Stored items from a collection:

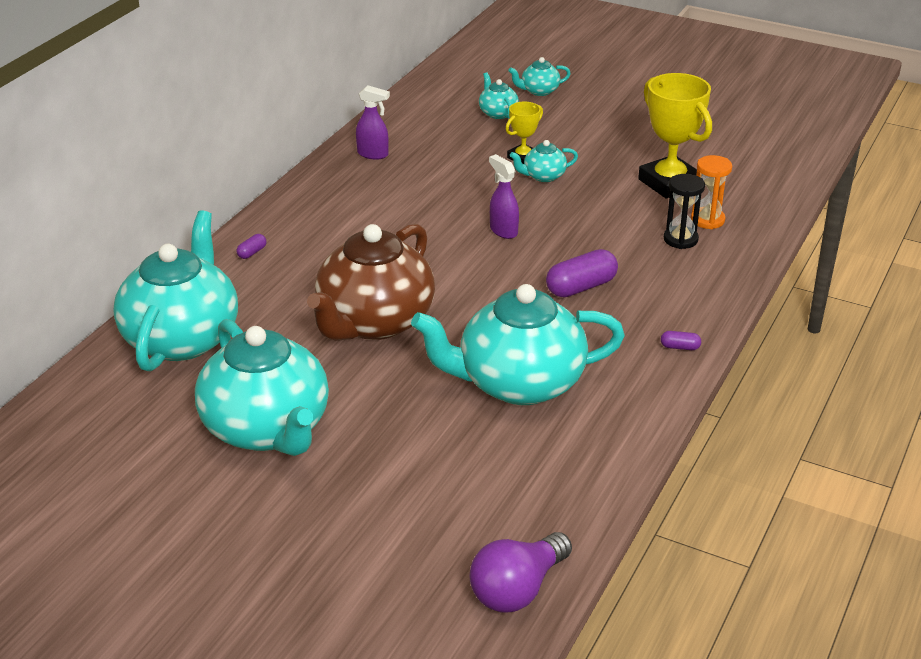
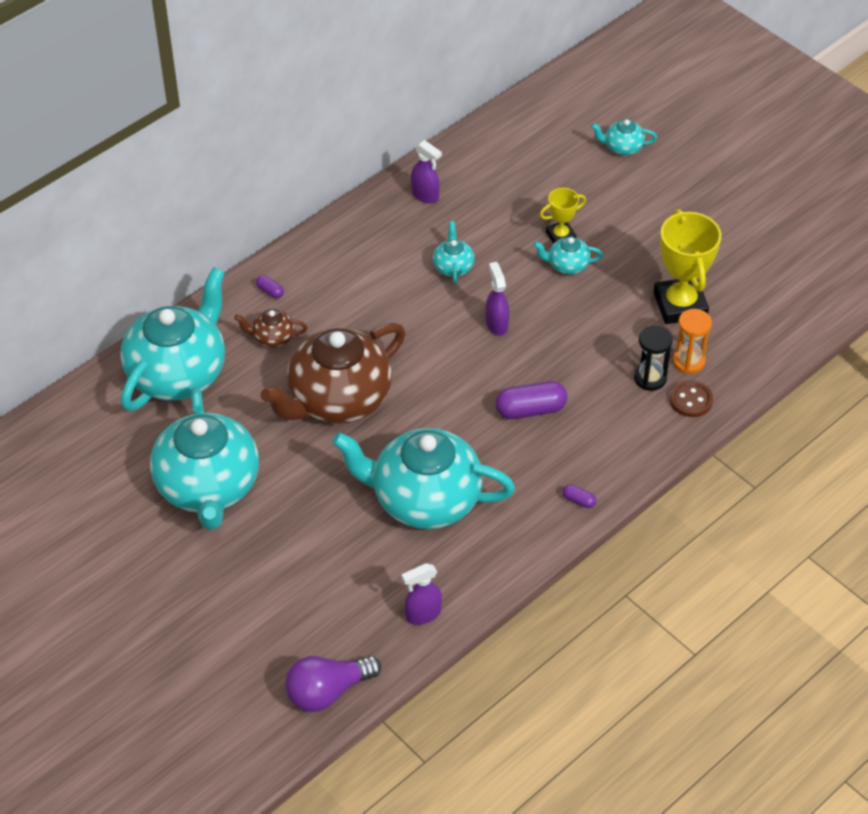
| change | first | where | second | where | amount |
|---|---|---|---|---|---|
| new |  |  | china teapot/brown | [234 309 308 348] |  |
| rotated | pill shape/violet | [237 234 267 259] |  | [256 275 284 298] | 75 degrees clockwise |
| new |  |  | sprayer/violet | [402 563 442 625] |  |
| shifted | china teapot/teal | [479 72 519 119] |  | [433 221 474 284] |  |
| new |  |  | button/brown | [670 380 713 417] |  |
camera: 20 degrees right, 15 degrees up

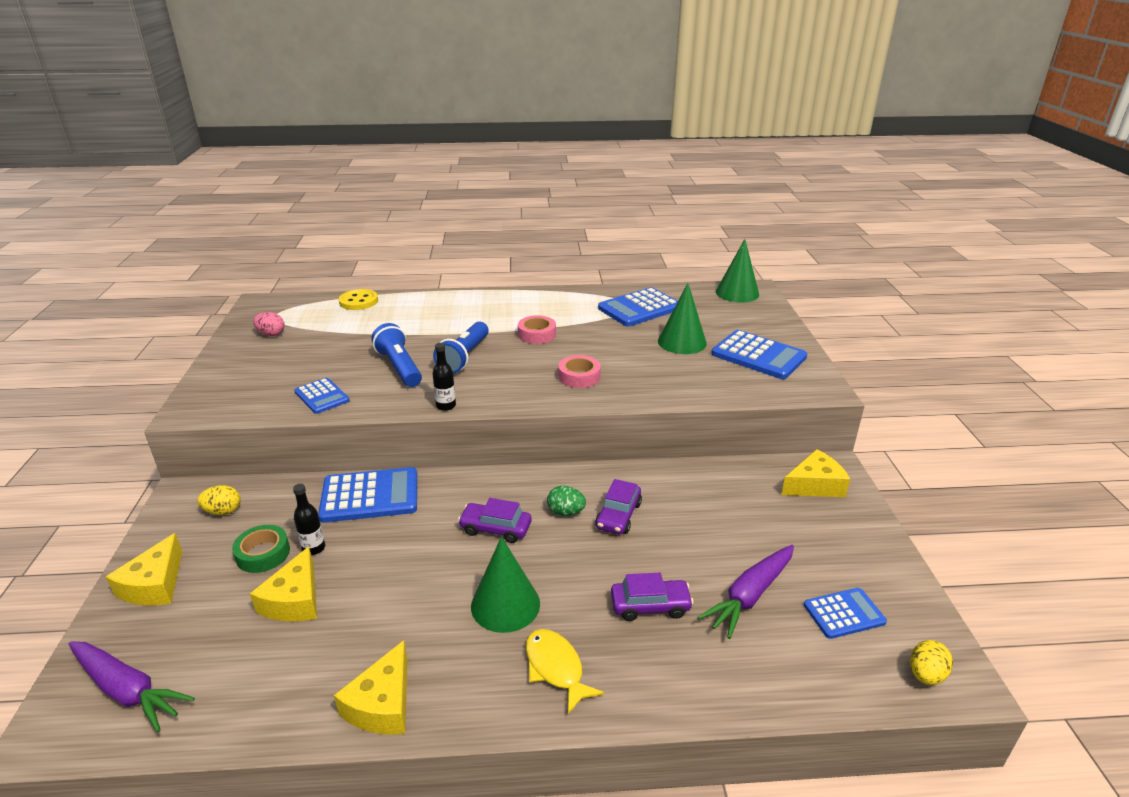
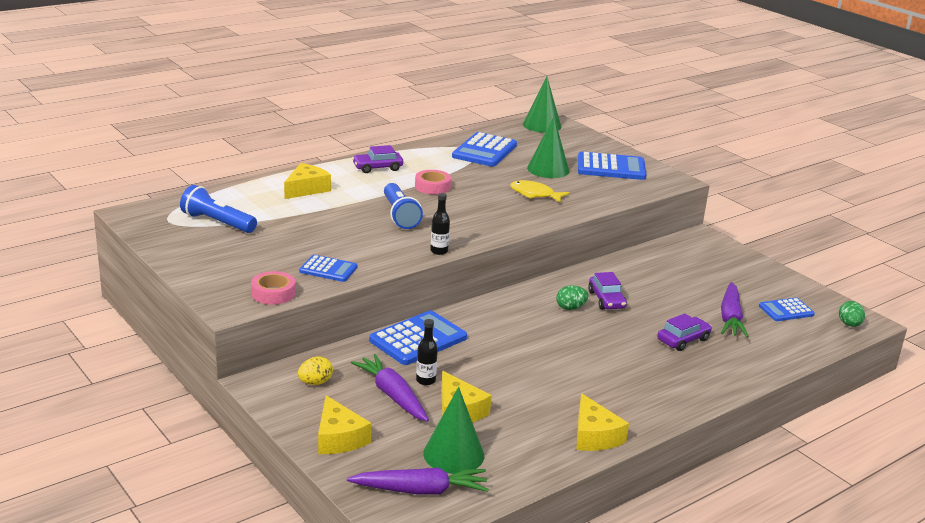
| change | first | where | second | where | amount |
|---|---|---|---|---|---|
| shifted | torch/cobalt | [372 323 422 387] |  | [180 185 257 233] |  |
| shifted | tape/pink | [558 355 601 388] |  | [251 271 296 305] |  |
| shifted | cheese/golden | [781 449 850 497] |  | [284 163 331 199] |  |
| swapped | tape/emerald | [232 525 290 573] | toy carrot/violet | [351 354 429 422] |  |
| shifted | car/violet | [458 498 532 543] |  | [352 145 403 173] |  |
| shifted | cone shape/emerald | [471 537 540 633] |  | [423 387 484 474] |  |
| shifted | fish/golden | [526 629 604 714] |  | [510 180 569 203] |  |
| rotated | adding machine/cobalt | [804 588 887 639] |  | [759 298 815 321] | 150 degrees counterclockwise |
| repainted | egg shape/golden | [910 640 953 685] | egg shape/emerald | [839 301 865 327] |  |
| gone | egg shape/pink | [253 312 285 336] |  |  |  |
| gone | button/golden | [339 289 378 310] |  |  |  |
camera: 35 degrees left, 5 degrees down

(What you should do) Would you write out the data exactly, with no pictures in the copy?

(Solution to the exercise)
| change | first | where | second | where | amount |
|---|---|---|---|---|---|
| new |  |  | china teapot/brown | [234 309 308 348] |  |
| rotated | pill shape/violet | [237 234 267 259] |  | [256 275 284 298] | 75 degrees clockwise |
| new |  |  | sprayer/violet | [402 563 442 625] |  |
| shifted | china teapot/teal | [479 72 519 119] |  | [433 221 474 284] |  |
| new |  |  | button/brown | [670 380 713 417] |  |
camera: 20 degrees right, 15 degrees up

| change | first | where | second | where | amount |
|---|---|---|---|---|---|
| shifted | torch/cobalt | [372 323 422 387] |  | [180 185 257 233] |  |
| shifted | tape/pink | [558 355 601 388] |  | [251 271 296 305] |  |
| shifted | cheese/golden | [781 449 850 497] |  | [284 163 331 199] |  |
| swapped | tape/emerald | [232 525 290 573] | toy carrot/violet | [351 354 429 422] |  |
| shifted | car/violet | [458 498 532 543] |  | [352 145 403 173] |  |
| shifted | cone shape/emerald | [471 537 540 633] |  | [423 387 484 474] |  |
| shifted | fish/golden | [526 629 604 714] |  | [510 180 569 203] |  |
| rotated | adding machine/cobalt | [804 588 887 639] |  | [759 298 815 321] | 150 degrees counterclockwise |
| repainted | egg shape/golden | [910 640 953 685] | egg shape/emerald | [839 301 865 327] |  |
| gone | egg shape/pink | [253 312 285 336] |  |  |  |
| gone | button/golden | [339 289 378 310] |  |  |  |
camera: 35 degrees left, 5 degrees down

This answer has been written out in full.